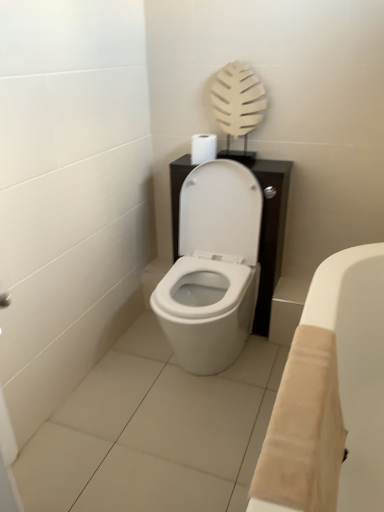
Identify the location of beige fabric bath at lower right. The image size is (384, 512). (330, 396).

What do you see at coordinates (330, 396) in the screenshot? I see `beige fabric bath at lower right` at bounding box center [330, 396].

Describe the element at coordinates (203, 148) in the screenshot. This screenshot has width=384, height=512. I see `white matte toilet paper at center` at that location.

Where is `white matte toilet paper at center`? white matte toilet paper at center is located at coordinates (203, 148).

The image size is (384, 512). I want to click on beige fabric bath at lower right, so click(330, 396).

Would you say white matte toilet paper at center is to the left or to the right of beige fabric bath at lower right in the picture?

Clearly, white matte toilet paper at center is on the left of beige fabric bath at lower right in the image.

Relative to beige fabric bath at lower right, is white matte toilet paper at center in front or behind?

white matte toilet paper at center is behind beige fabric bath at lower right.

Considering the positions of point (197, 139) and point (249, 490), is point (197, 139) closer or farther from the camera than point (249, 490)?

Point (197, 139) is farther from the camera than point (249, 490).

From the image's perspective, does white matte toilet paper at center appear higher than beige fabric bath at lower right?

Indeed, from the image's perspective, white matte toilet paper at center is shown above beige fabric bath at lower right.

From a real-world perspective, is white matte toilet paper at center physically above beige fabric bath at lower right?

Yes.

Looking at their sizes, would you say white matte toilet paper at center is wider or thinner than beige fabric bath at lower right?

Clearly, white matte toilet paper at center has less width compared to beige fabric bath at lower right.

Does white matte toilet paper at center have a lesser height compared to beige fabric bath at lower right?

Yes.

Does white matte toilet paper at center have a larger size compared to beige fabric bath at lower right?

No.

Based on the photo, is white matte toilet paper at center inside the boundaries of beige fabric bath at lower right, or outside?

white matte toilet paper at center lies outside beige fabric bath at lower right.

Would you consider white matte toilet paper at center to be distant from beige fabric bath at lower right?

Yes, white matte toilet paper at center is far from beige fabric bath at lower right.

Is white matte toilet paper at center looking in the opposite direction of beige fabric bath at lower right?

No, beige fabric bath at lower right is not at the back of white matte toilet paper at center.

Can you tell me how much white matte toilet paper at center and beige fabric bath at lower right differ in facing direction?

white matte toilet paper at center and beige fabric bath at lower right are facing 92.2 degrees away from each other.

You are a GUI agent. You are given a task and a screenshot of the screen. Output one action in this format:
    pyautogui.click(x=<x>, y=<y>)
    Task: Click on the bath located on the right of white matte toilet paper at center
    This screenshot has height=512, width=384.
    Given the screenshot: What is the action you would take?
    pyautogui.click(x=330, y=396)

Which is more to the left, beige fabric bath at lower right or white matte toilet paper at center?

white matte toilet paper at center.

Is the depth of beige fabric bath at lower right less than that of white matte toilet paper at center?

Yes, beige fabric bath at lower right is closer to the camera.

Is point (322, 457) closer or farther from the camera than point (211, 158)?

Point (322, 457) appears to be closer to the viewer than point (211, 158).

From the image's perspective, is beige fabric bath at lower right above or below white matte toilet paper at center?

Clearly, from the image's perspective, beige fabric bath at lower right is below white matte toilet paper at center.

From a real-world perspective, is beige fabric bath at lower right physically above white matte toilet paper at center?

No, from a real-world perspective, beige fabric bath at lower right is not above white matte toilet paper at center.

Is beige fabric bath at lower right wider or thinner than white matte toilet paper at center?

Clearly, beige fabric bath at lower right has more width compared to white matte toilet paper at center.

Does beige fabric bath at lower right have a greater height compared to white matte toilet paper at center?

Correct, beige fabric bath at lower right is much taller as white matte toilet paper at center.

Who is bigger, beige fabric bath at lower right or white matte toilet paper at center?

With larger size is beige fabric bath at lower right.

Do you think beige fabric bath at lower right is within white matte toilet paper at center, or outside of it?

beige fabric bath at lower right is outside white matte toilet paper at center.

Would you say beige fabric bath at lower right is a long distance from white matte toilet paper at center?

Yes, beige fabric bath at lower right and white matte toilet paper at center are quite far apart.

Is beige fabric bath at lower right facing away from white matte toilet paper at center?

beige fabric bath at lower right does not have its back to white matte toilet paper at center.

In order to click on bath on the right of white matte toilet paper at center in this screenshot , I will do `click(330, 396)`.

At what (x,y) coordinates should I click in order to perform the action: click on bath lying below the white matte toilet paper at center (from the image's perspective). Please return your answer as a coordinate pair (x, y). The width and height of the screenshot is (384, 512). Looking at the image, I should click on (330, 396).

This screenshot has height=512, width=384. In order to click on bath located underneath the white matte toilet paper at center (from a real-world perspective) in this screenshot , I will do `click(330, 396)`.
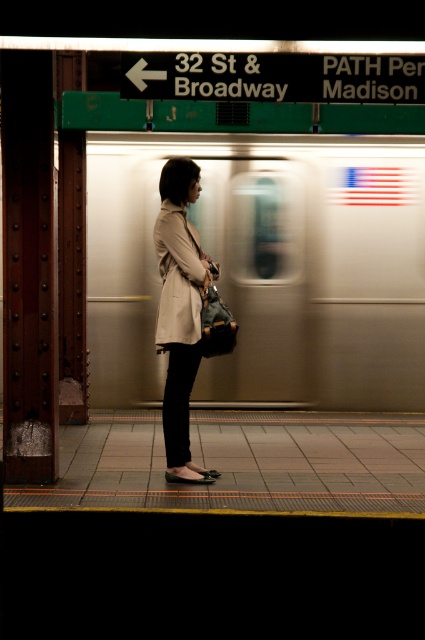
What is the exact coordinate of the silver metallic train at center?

■ BRIEF: Give the material as a numbered list, starting with the line that contains "No, from a real-world" and going on through the line that contains "beige fabric bath at lower right is outside", with blank lines left out.

■ PROBLEM SOLUTION:
1. No, from a real-world perspective, beige fabric bath at lower right is not above white matte toilet paper at center.
2. Is beige fabric bath at lower right wider or thinner than white matte toilet paper at center?
3. Clearly, beige fabric bath at lower right has more width compared to white matte toilet paper at center.
4. Does beige fabric bath at lower right have a greater height compared to white matte toilet paper at center?
5. Correct, beige fabric bath at lower right is much taller as white matte toilet paper at center.
6. Who is bigger, beige fabric bath at lower right or white matte toilet paper at center?
7. With larger size is beige fabric bath at lower right.
8. Do you think beige fabric bath at lower right is within white matte toilet paper at center, or outside of it?
9. beige fabric bath at lower right is outside white matte toilet paper at center.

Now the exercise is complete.